*Exercise prompt*. Retype only what runs from the line with "brown light bulb [500,648]" through the end of the entries, exactly and in full, but omit any picture you find.

*Records from a data collection*.
§ §

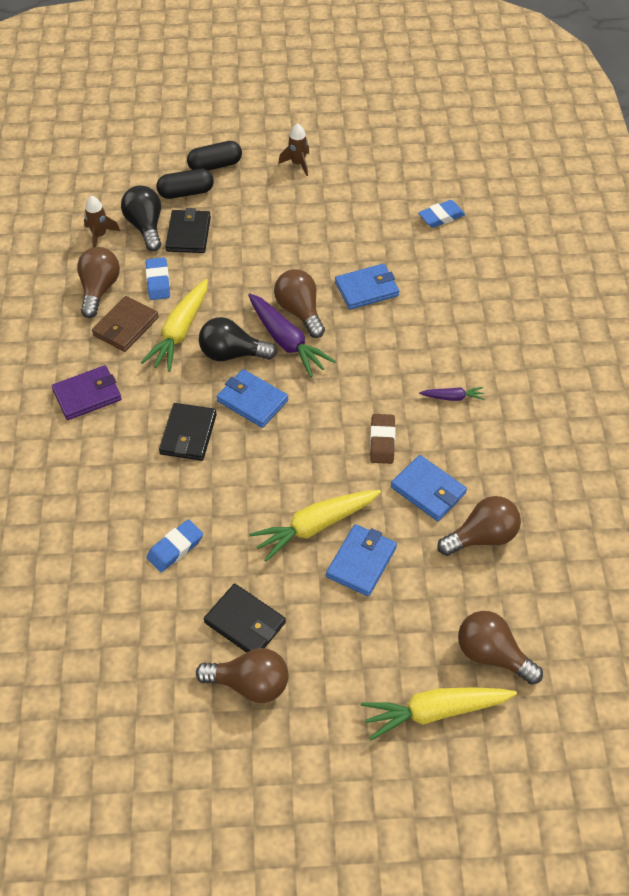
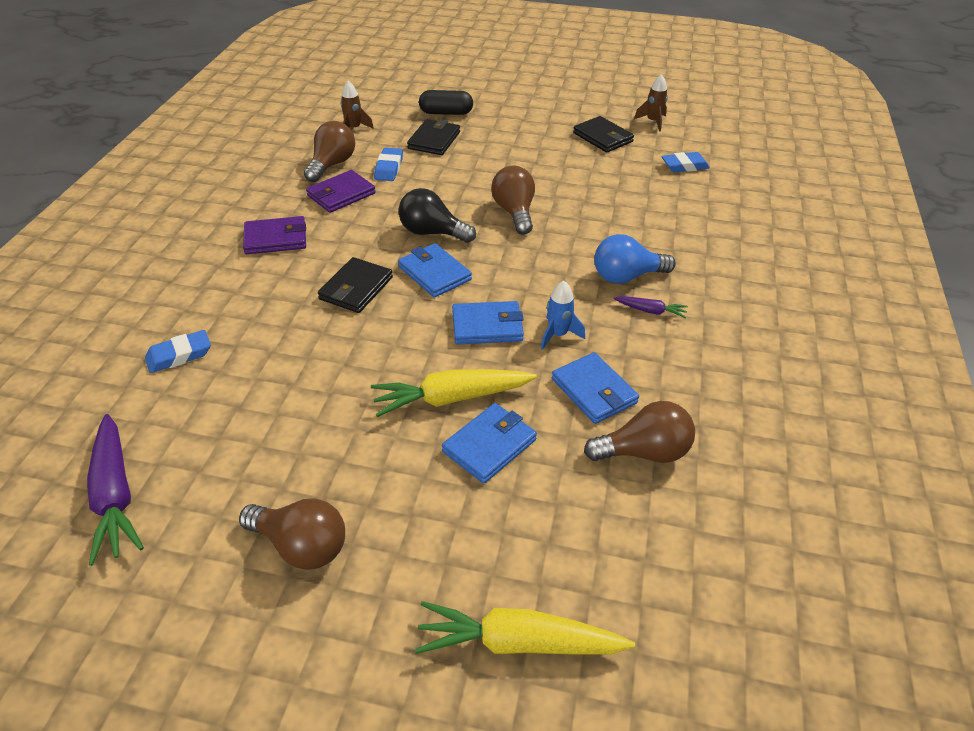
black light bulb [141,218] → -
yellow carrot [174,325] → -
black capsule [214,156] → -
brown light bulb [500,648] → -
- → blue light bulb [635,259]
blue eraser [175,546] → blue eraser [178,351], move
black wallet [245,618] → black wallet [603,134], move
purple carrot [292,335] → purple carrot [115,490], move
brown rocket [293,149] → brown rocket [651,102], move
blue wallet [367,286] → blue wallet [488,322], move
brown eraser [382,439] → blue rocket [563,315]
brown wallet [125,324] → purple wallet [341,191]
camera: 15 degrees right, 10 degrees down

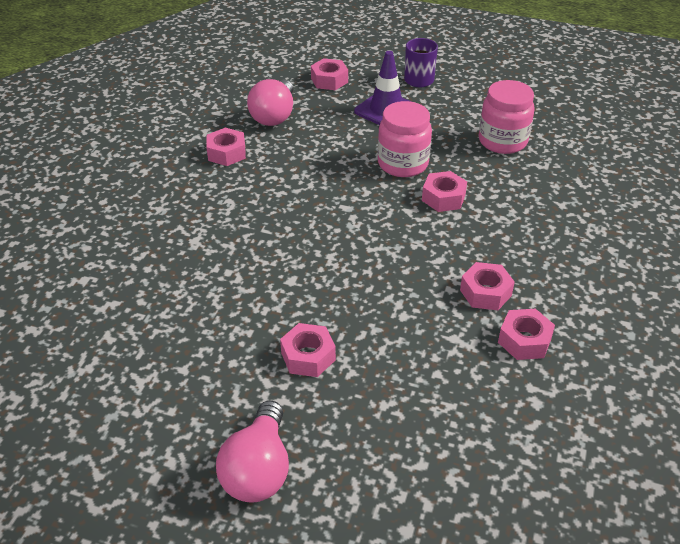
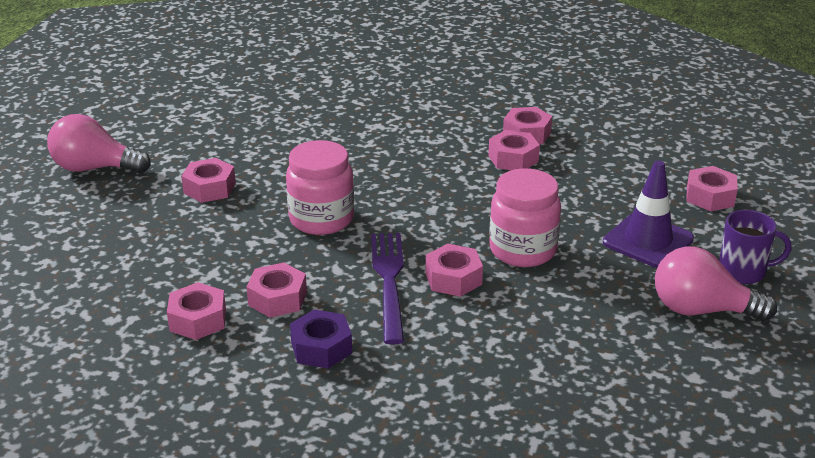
- → purple nut [321,339]
- → purple fork [387,288]
- → pink nut [514,150]
pink light bulb [270,102] → pink light bulb [716,283], move
pink jar [506,117] → pink jar [320,187], move
camera: 90 degrees right, 10 degrees down

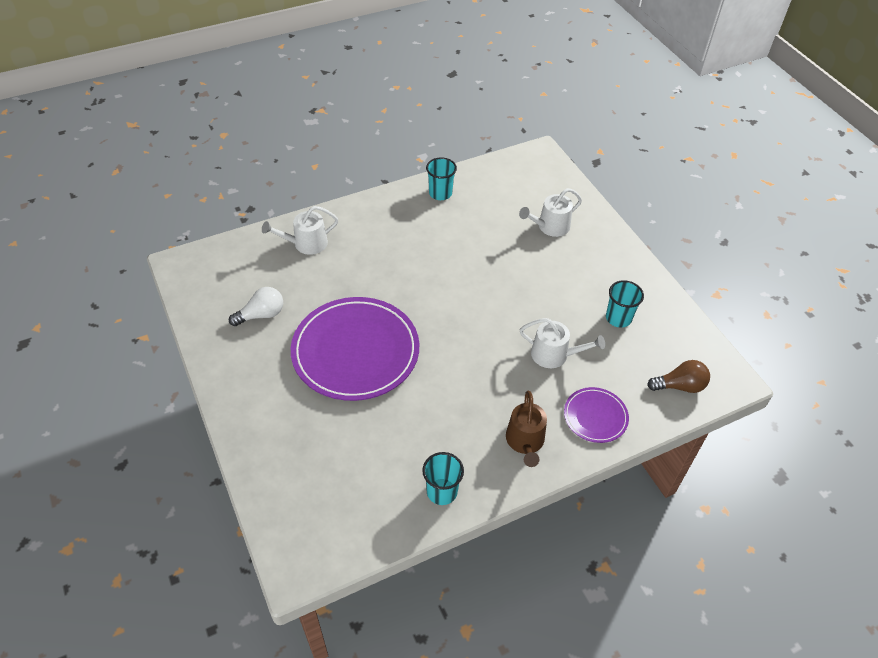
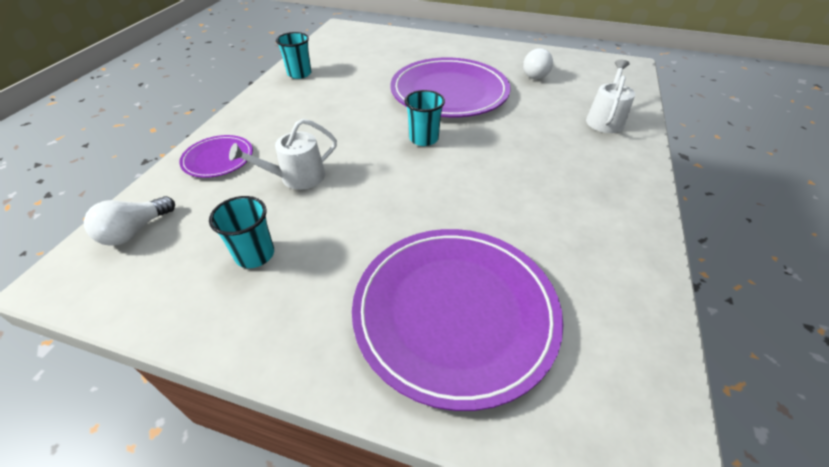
brown watering can [526,429] → -
turquoise cup [441,178] → turquoise cup [424,118], move
white watering can [550,212] → purple plate [458,320]
brown light bulb [678,376] → white light bulb [129,221]
camera: 135 degrees right, 5 degrees down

§ §

*Answer section*.
brown light bulb [500,648] → -
- → blue light bulb [635,259]
blue eraser [175,546] → blue eraser [178,351], move
black wallet [245,618] → black wallet [603,134], move
purple carrot [292,335] → purple carrot [115,490], move
brown rocket [293,149] → brown rocket [651,102], move
blue wallet [367,286] → blue wallet [488,322], move
brown eraser [382,439] → blue rocket [563,315]
brown wallet [125,324] → purple wallet [341,191]
camera: 15 degrees right, 10 degrees down

- → purple nut [321,339]
- → purple fork [387,288]
- → pink nut [514,150]
pink light bulb [270,102] → pink light bulb [716,283], move
pink jar [506,117] → pink jar [320,187], move
camera: 90 degrees right, 10 degrees down

brown watering can [526,429] → -
turquoise cup [441,178] → turquoise cup [424,118], move
white watering can [550,212] → purple plate [458,320]
brown light bulb [678,376] → white light bulb [129,221]
camera: 135 degrees right, 5 degrees down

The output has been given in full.